**REQUIREMENT:** Without copying the images, write out all the entries below verbatim.

**Stored records:**
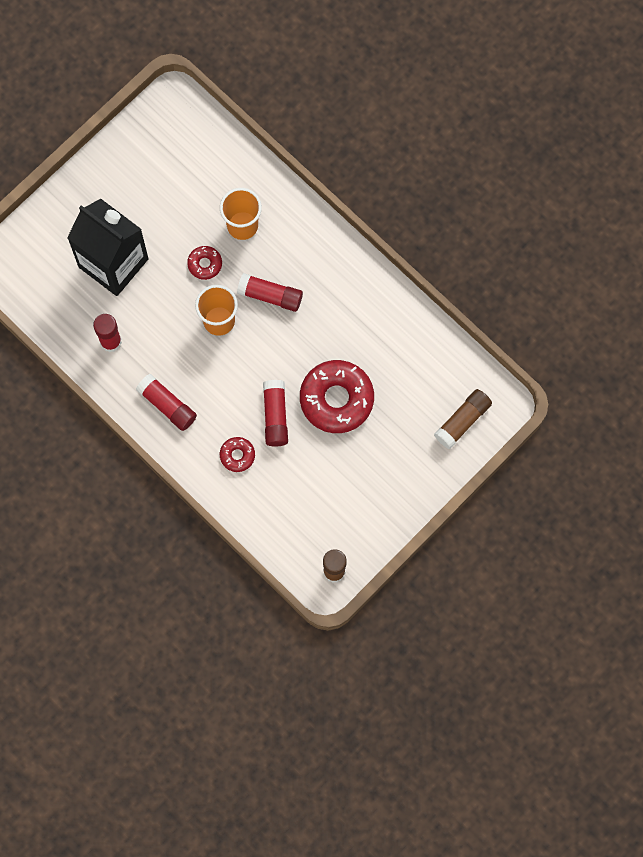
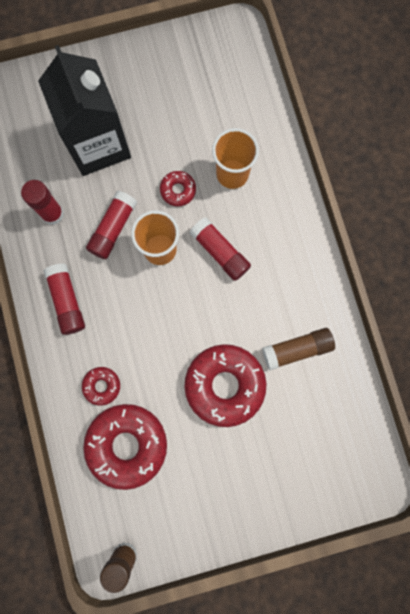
camera: 30 degrees right, 5 degrees up
(275, 416) = (158, 368): red glue stick -> red glue stick (113, 229)
(285, 489) = (127, 445): none -> red donut
(462, 421) = (332, 476): brown glue stick -> brown glue stick (297, 349)

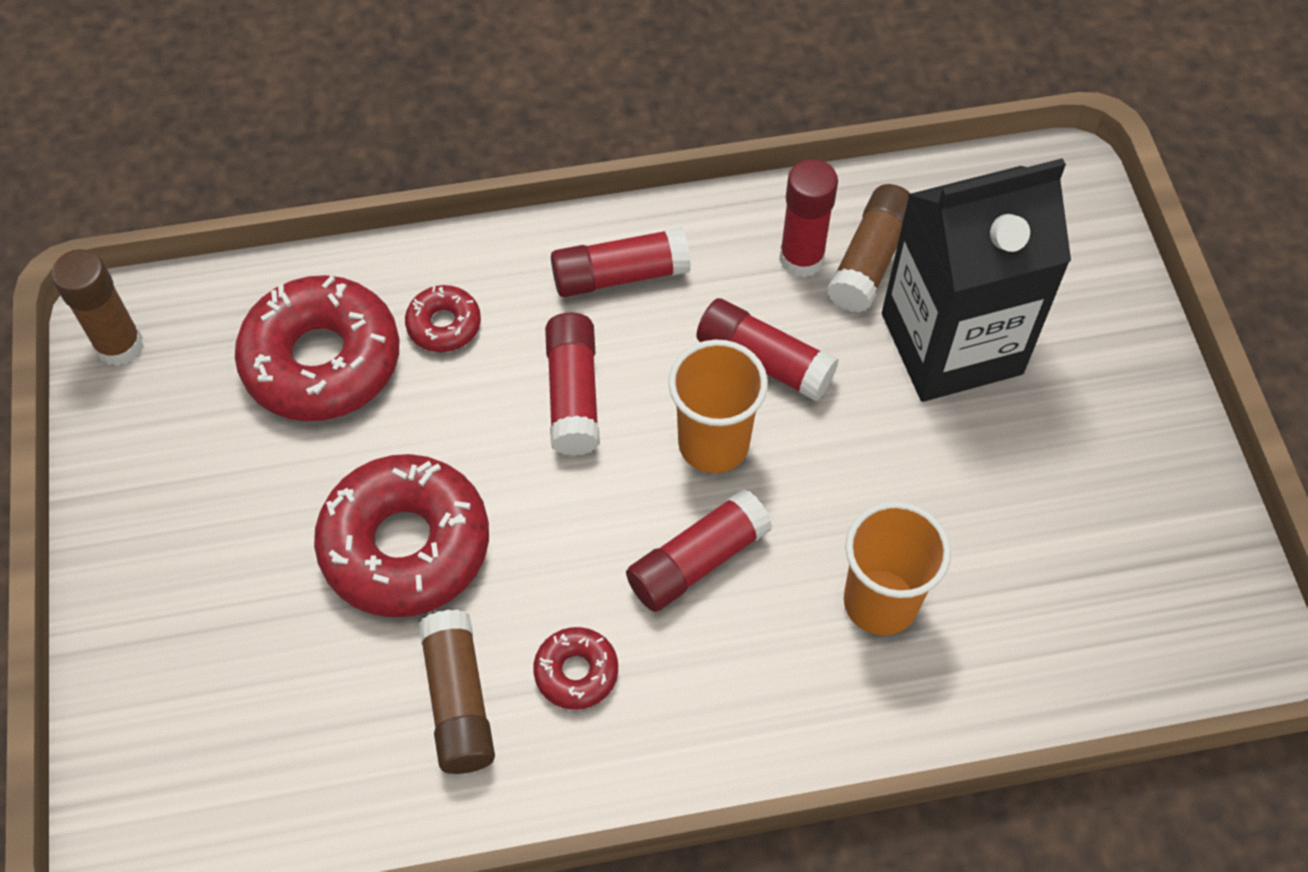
camera: 95 degrees right, 20 degrees down
(52, 182) = (870, 260): none -> brown glue stick
(137, 317) = (573, 394): none -> red glue stick
(178, 190) = (844, 488): red donut -> red donut (576, 672)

**RESPONSE TO THE TASK:**
camera: 30 degrees right, 5 degrees up
(275, 416) = (158, 368): red glue stick -> red glue stick (113, 229)
(285, 489) = (127, 445): none -> red donut
(462, 421) = (332, 476): brown glue stick -> brown glue stick (297, 349)

camera: 95 degrees right, 20 degrees down
(52, 182) = (870, 260): none -> brown glue stick
(137, 317) = (573, 394): none -> red glue stick
(178, 190) = (844, 488): red donut -> red donut (576, 672)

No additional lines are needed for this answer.